%%
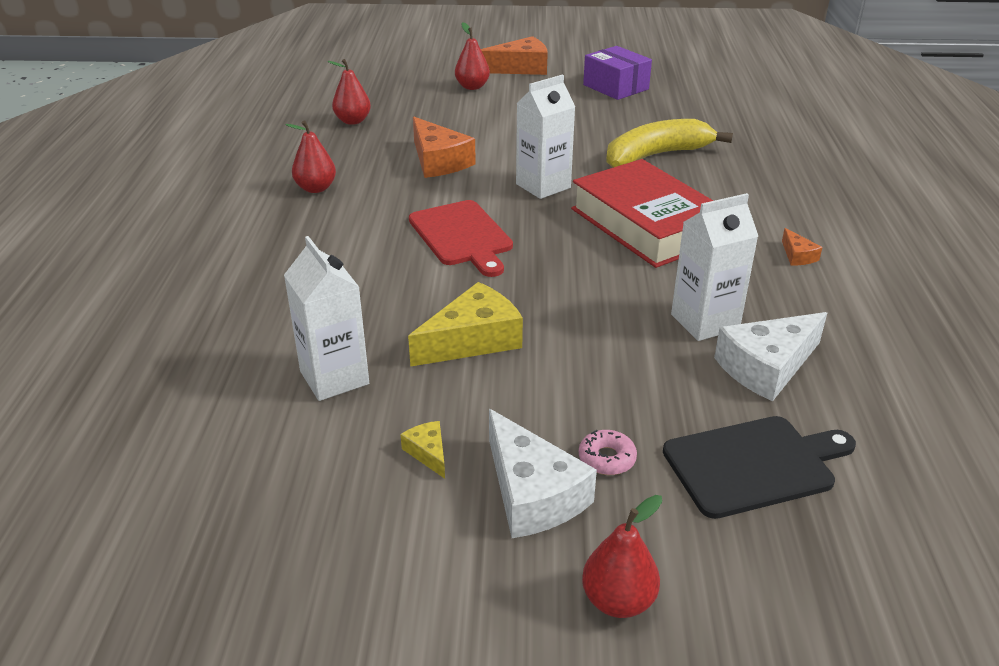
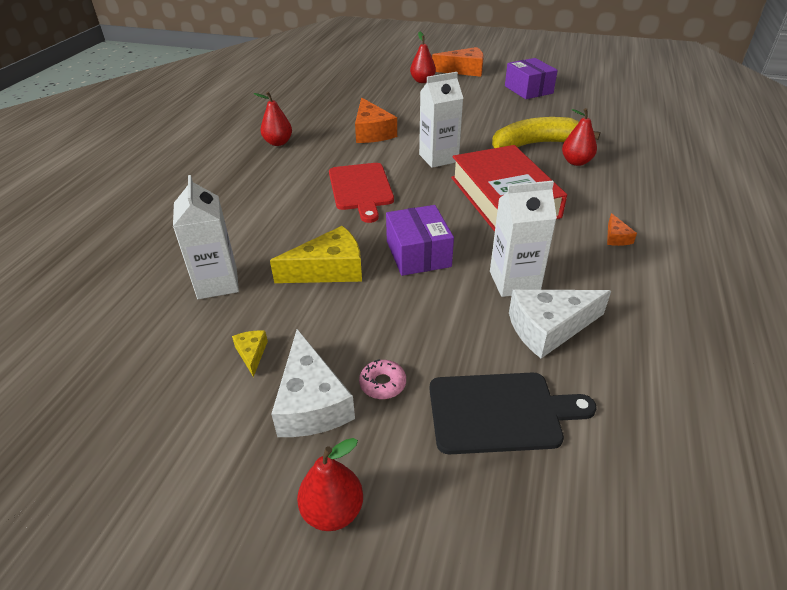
camera: 15 degrees right, 5 degrees up
(353, 121) = (327, 98): red pear -> red pear (576, 162)
(575, 306) = (418, 254): none -> purple box

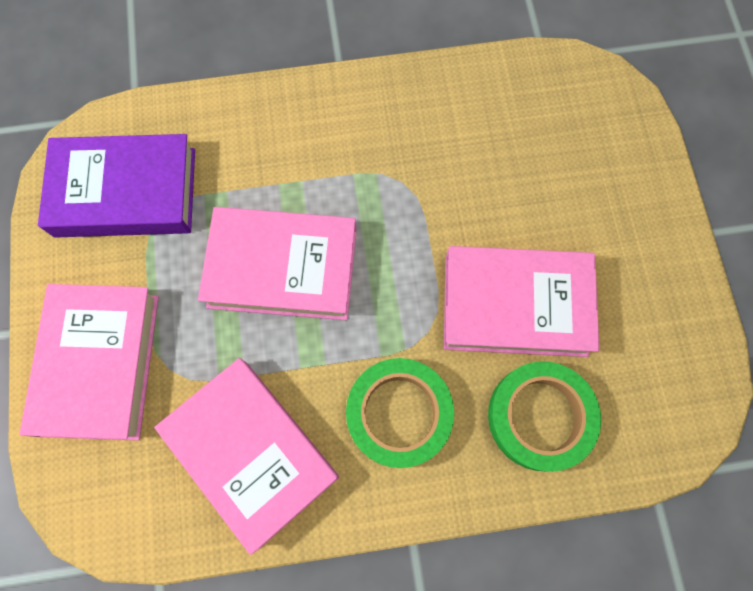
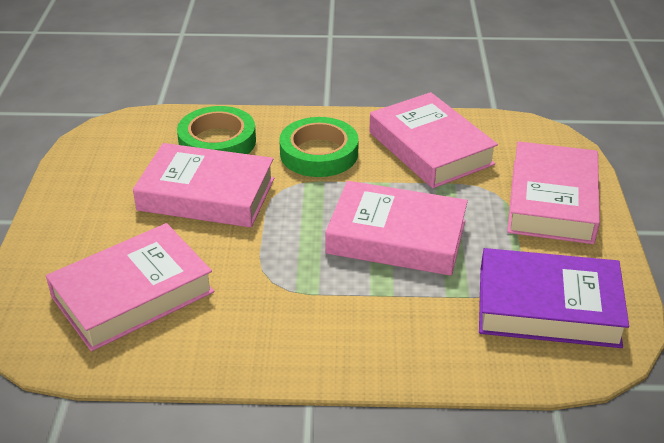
camera: 170 degrees left, 35 degrees down
(532, 144) = (132, 294): none -> pink book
%%
Set out every line from the material that contains the string "camera".

• **Response to this exercise**
camera: 15 degrees right, 5 degrees up
camera: 170 degrees left, 35 degrees down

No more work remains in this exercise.